DATA BELOW.
[Start of section]
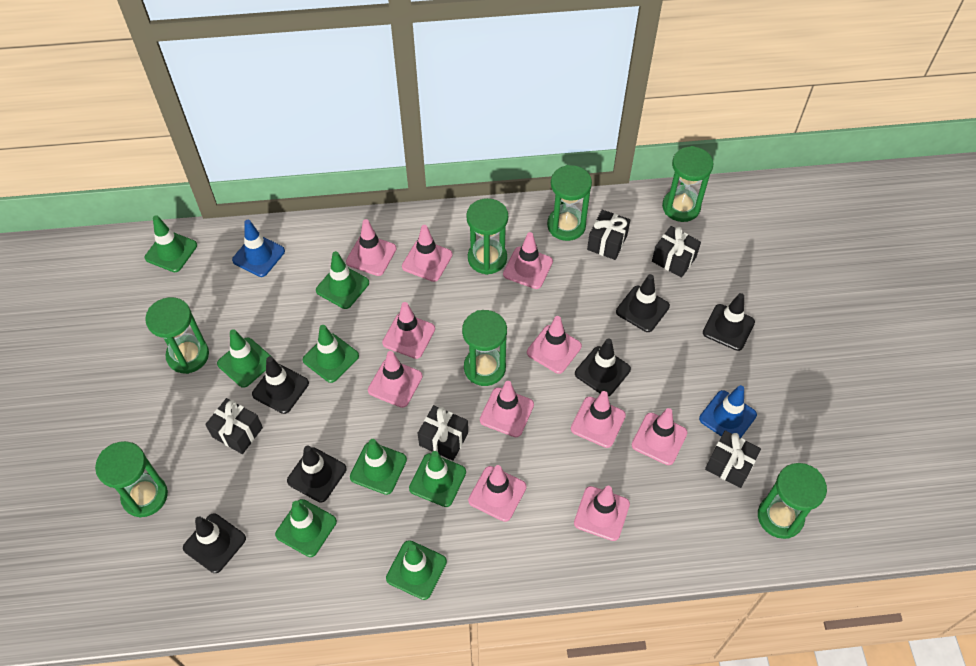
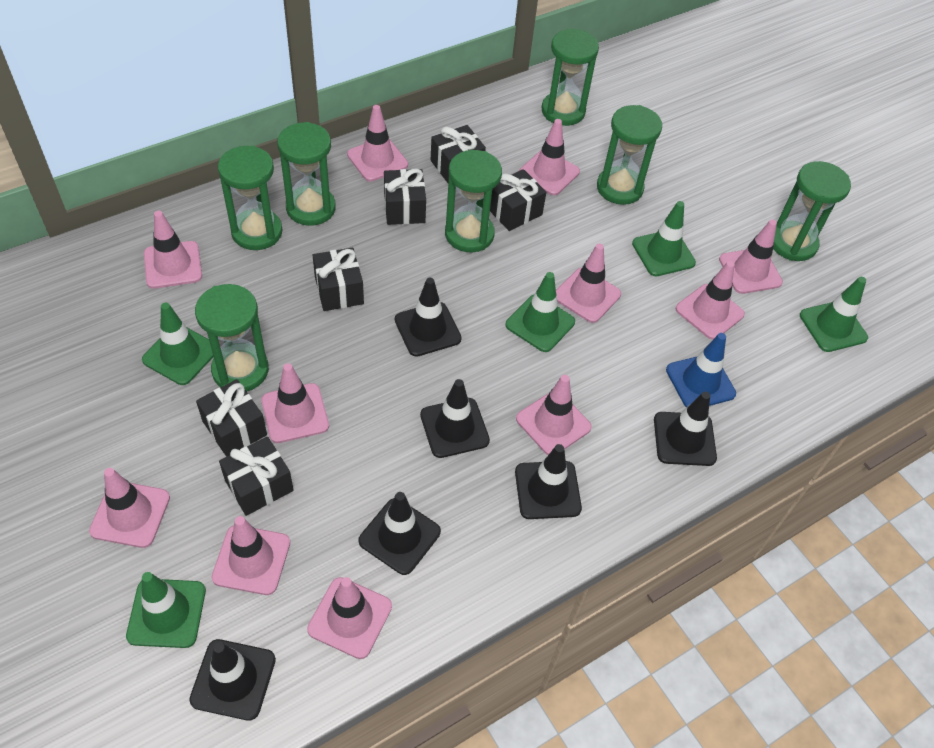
black gift: 5 -> 6
blue traffic cone: 2 -> 1
green traffic cone: 8 -> 5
[End of section]
WHAT THE EXERCISE ASKS.
An answer is complete only when it holds every line above containing the string "cone".

SOLUTION.
blue traffic cone: 2 -> 1
green traffic cone: 8 -> 5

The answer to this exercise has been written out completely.